The task. Return the count of lines in the records that include the string "none", and nothing besides it.

Object transformation records.
★ ★ ★ ★ ★ ★ ★
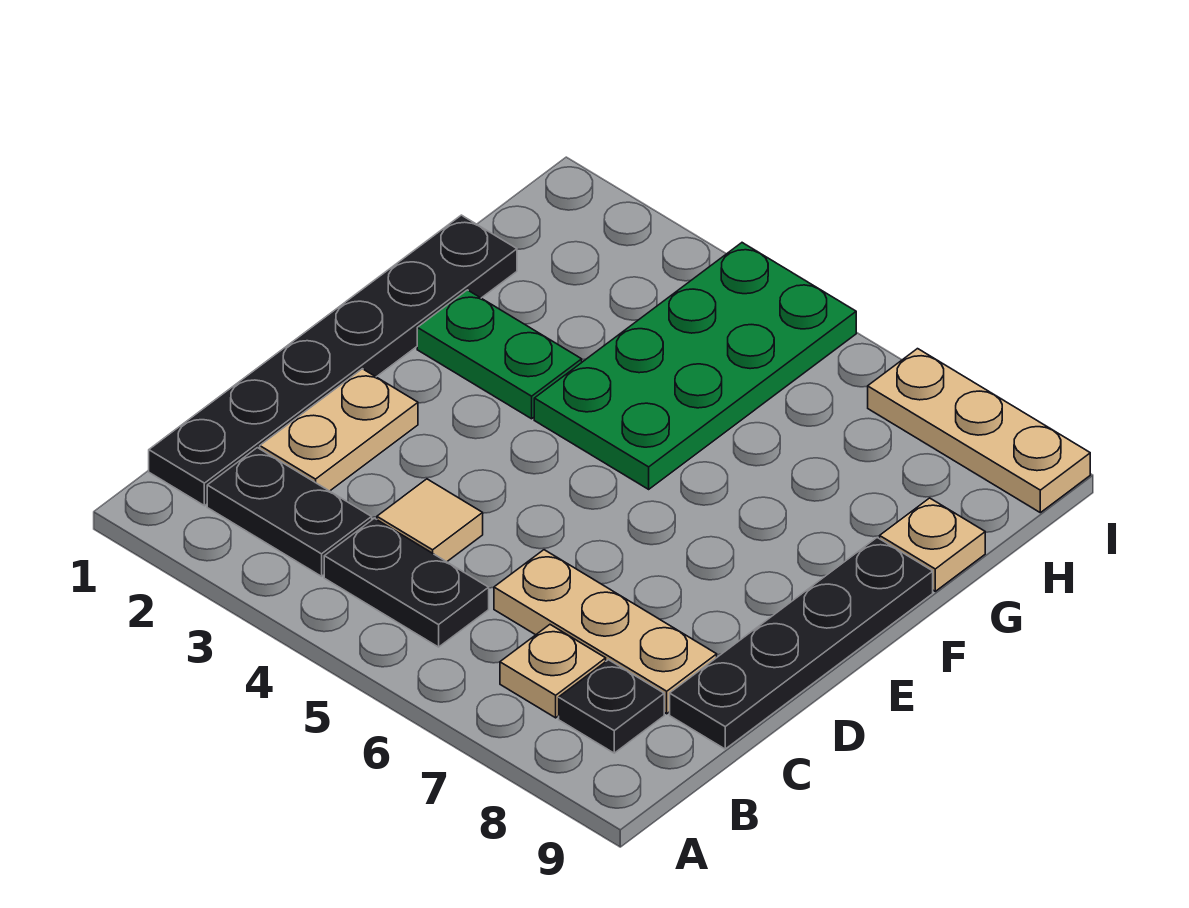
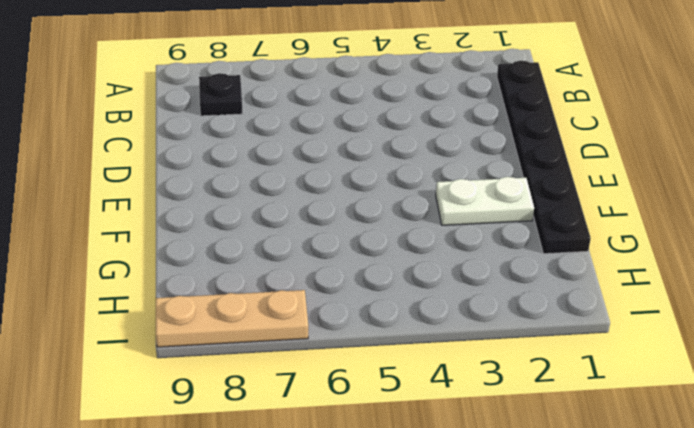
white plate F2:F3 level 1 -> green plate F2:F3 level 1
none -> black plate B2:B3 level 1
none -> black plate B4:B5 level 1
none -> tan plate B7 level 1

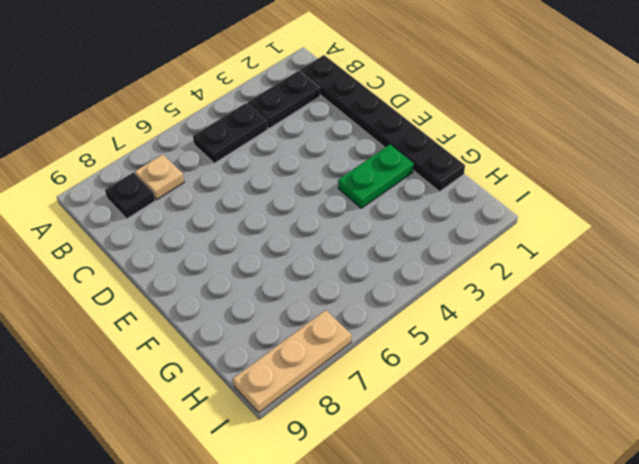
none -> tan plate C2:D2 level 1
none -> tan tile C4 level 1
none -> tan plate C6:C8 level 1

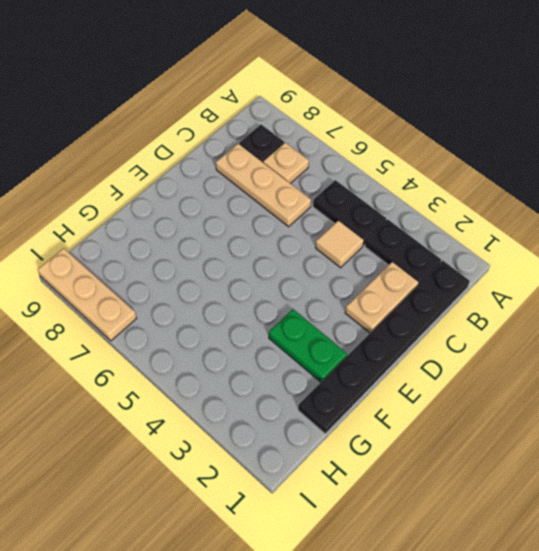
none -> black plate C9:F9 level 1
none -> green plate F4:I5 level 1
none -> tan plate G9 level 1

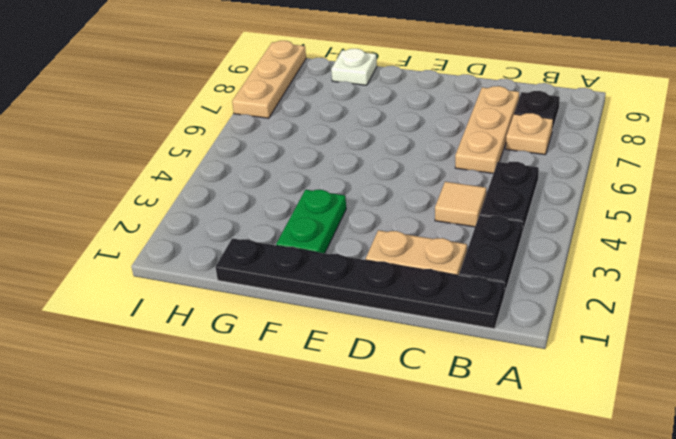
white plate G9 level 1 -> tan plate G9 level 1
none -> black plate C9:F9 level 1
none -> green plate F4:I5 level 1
★ ★ ★ ★ ★ ★ ★
Output for this task. 11